▶ _Task input_
⟨

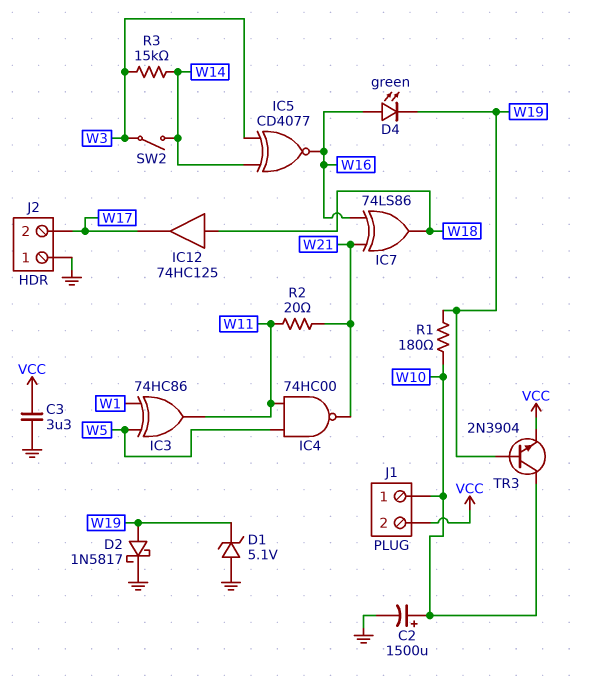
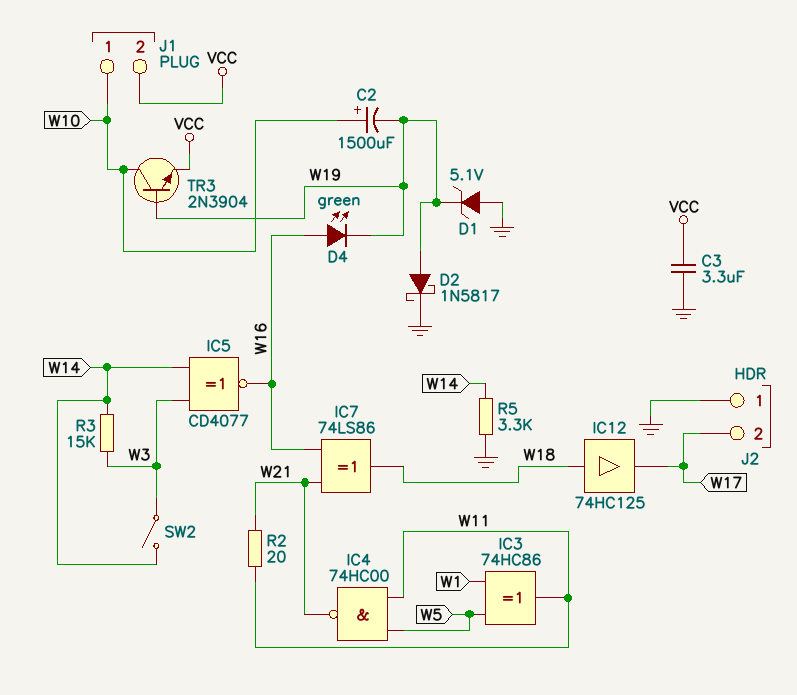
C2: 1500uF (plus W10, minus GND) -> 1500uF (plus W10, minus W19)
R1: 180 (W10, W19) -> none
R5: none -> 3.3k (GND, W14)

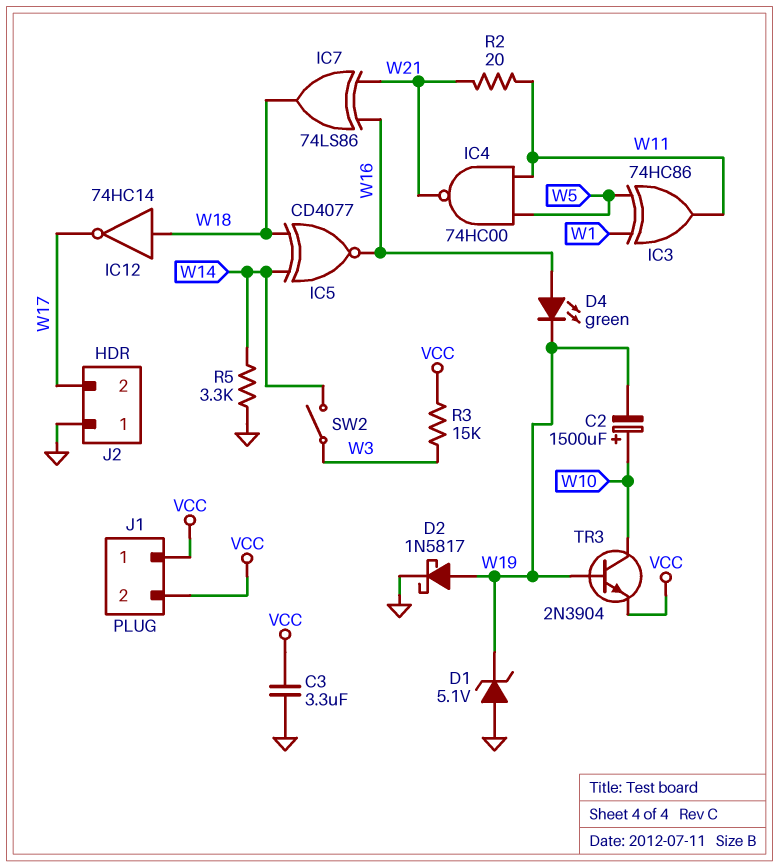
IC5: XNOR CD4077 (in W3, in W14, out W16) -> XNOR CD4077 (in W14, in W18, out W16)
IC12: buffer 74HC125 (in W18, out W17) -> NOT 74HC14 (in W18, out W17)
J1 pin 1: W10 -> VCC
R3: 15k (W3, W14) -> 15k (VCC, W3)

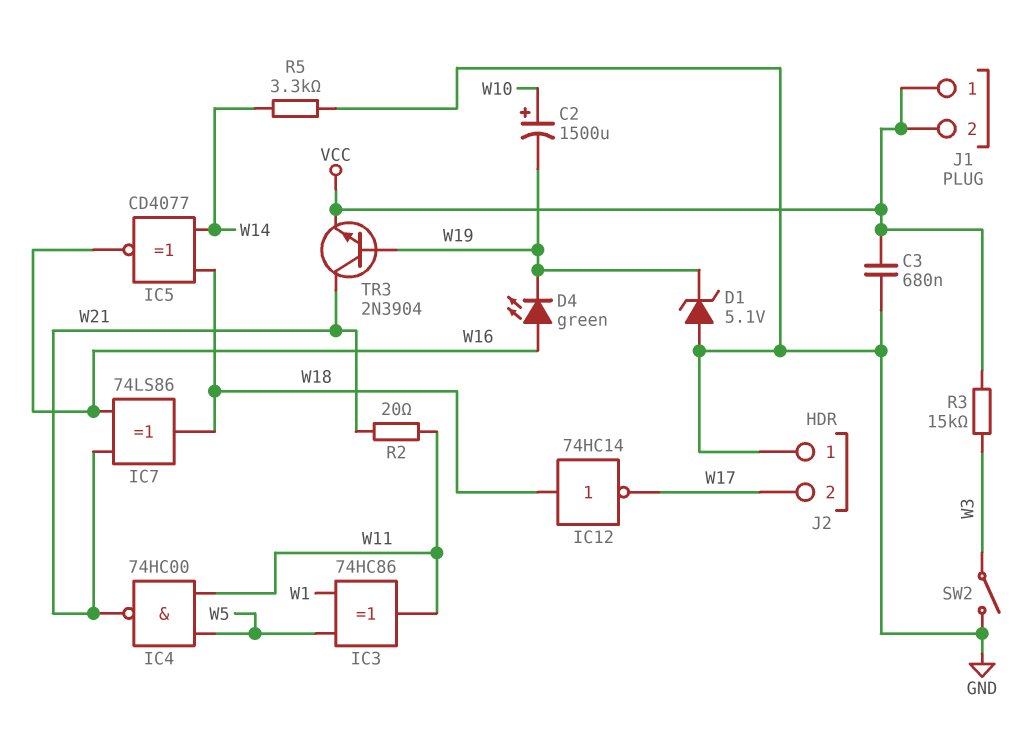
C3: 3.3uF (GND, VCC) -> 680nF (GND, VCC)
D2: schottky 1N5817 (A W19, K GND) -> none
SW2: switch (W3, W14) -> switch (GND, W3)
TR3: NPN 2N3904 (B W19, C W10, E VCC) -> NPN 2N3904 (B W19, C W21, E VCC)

⟩
⟨

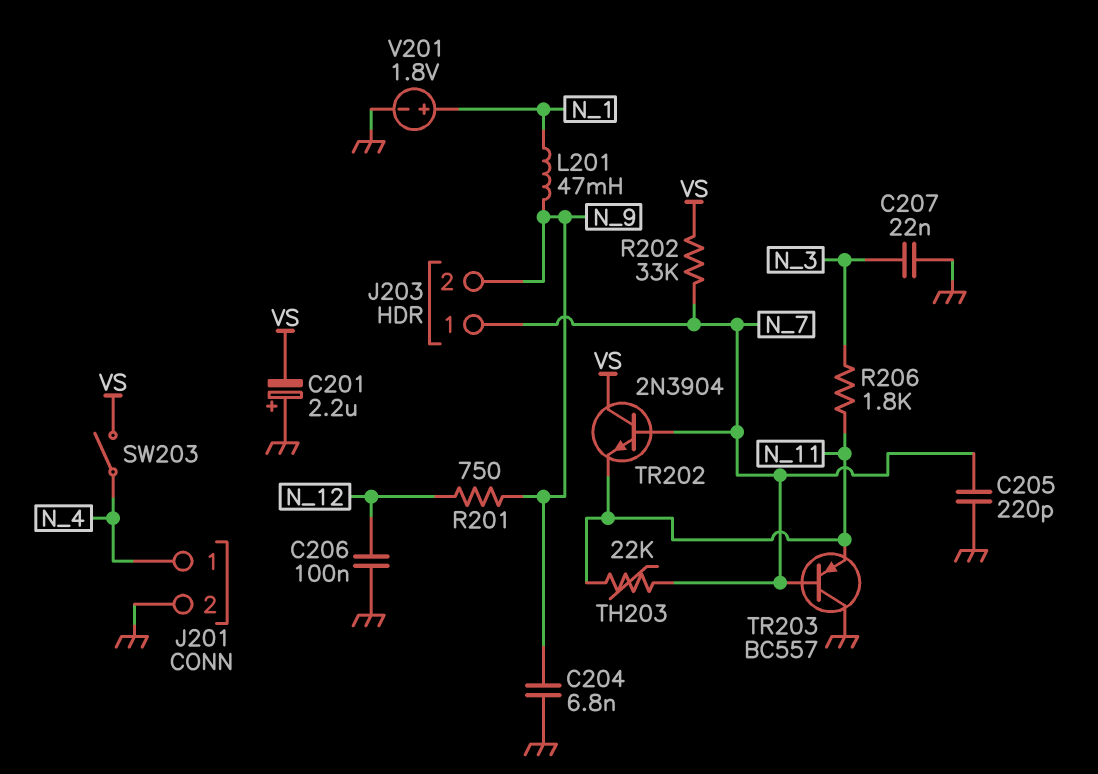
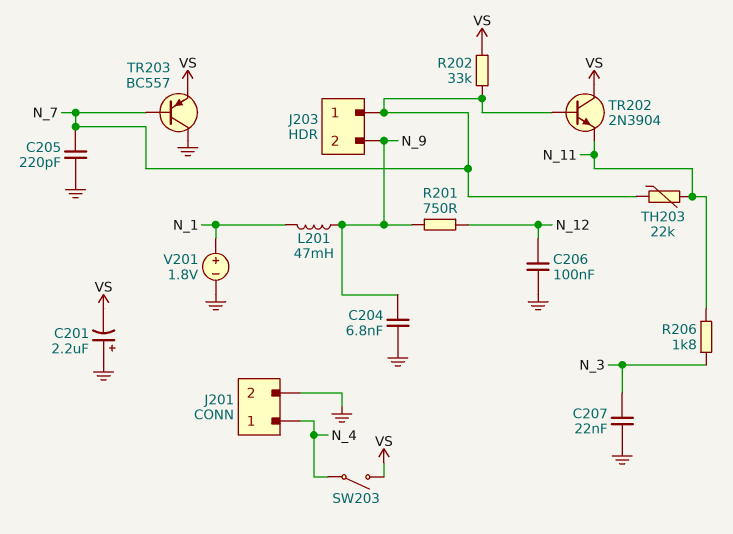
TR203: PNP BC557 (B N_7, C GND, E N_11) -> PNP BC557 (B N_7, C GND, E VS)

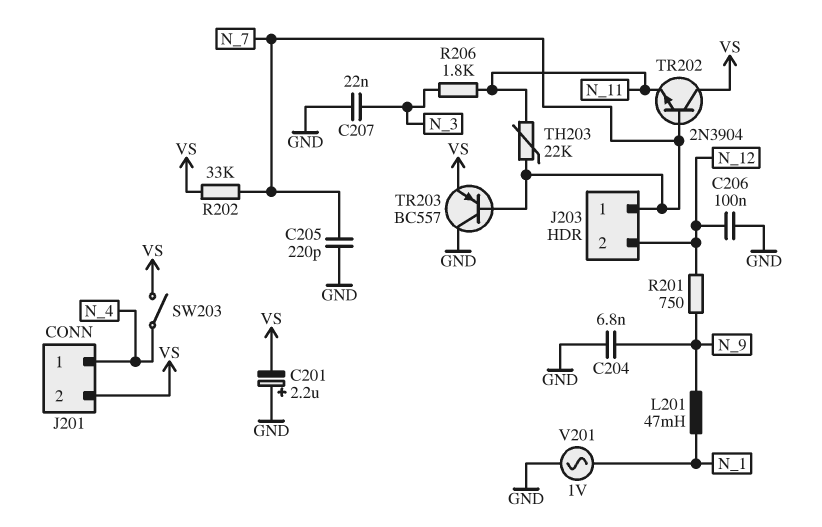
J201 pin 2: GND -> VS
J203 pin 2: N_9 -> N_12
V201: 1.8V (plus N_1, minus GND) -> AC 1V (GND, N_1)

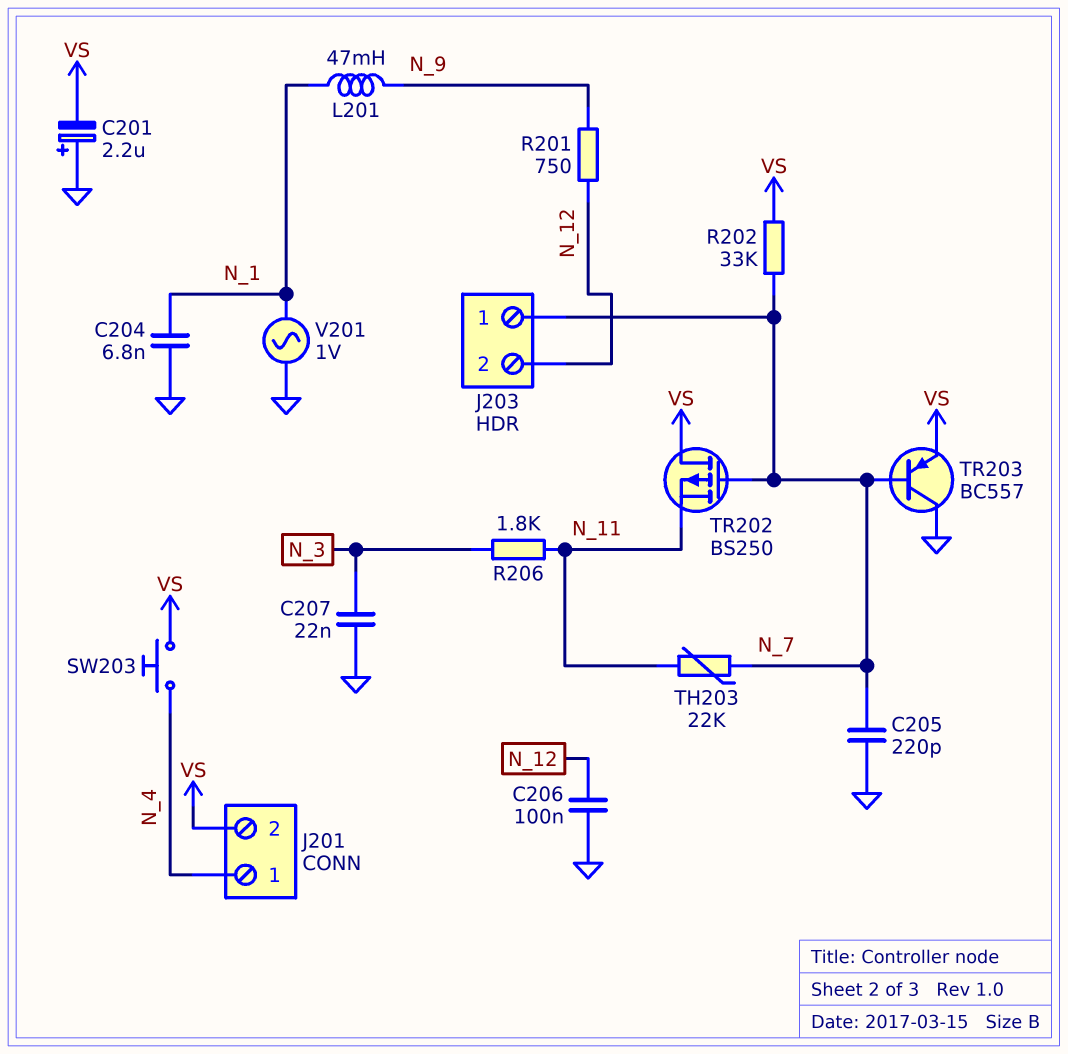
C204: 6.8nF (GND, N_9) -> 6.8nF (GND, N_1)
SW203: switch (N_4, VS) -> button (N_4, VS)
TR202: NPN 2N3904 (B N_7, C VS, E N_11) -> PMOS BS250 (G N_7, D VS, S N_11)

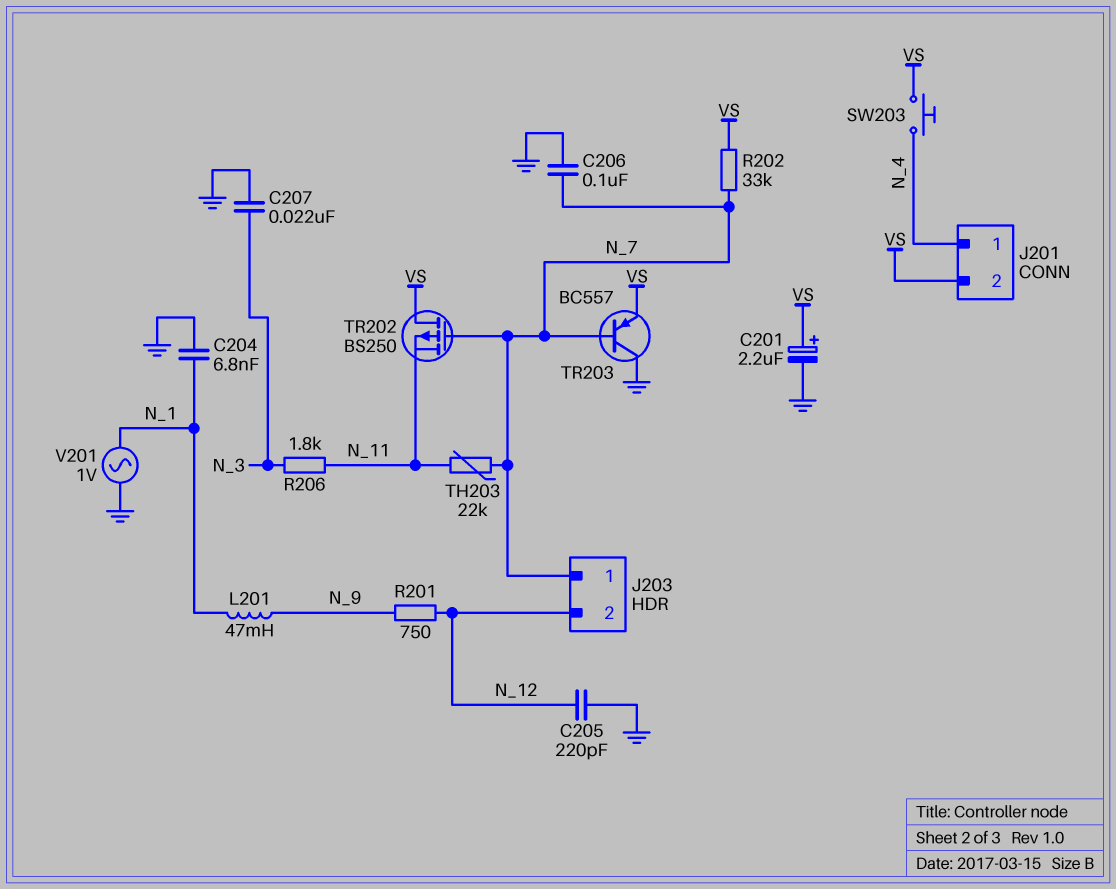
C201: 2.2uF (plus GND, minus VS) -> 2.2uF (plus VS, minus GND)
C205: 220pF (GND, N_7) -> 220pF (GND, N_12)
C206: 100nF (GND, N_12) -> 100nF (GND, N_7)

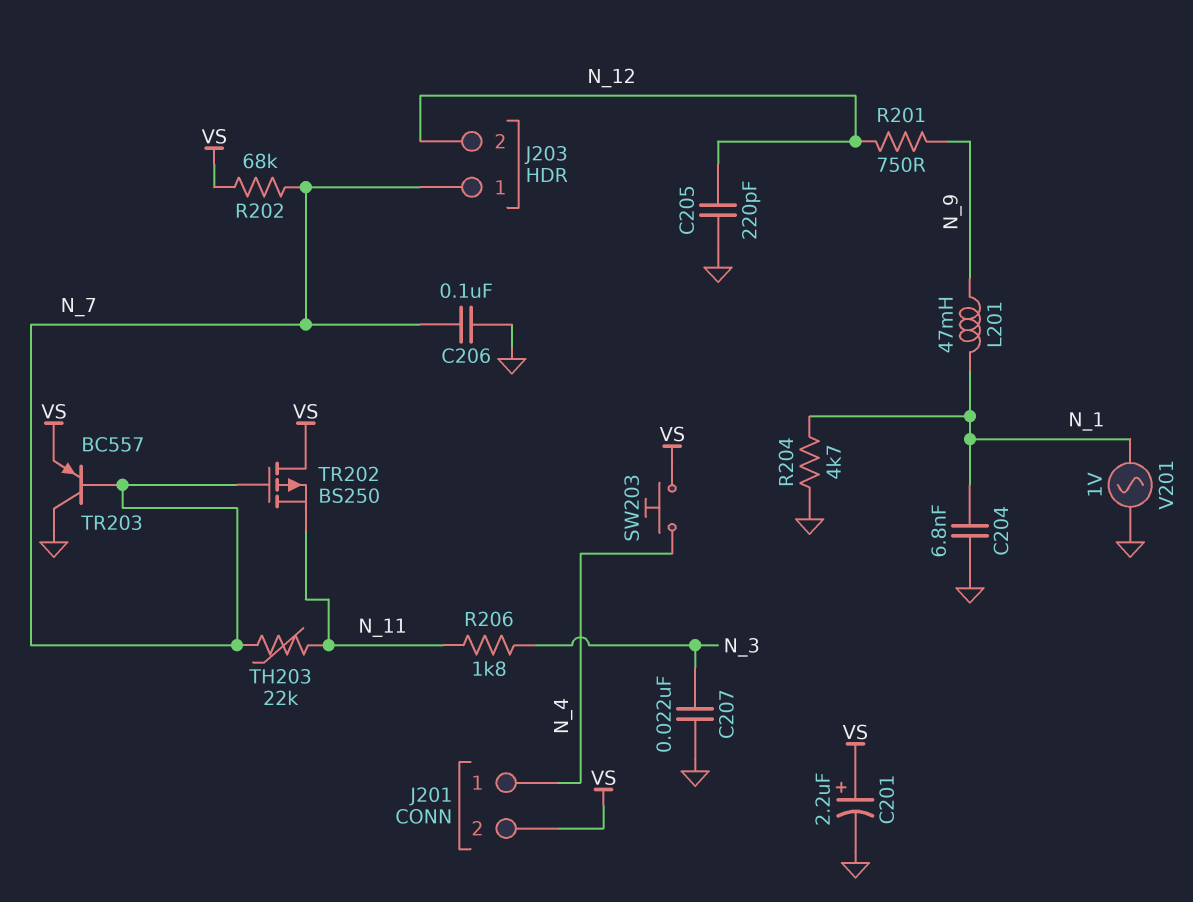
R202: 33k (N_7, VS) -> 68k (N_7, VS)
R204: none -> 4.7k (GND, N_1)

⟩

▶ _Description of the task_
Above are the lines; repeat exactly the ones from the line containing "SW2: switch (W3, W14) -> switch (GND, W3)" down to the line containing "TR3: NPN 2N3904", both inclusive.

▶ _Solution for this exercise_
SW2: switch (W3, W14) -> switch (GND, W3)
TR3: NPN 2N3904 (B W19, C W10, E VCC) -> NPN 2N3904 (B W19, C W21, E VCC)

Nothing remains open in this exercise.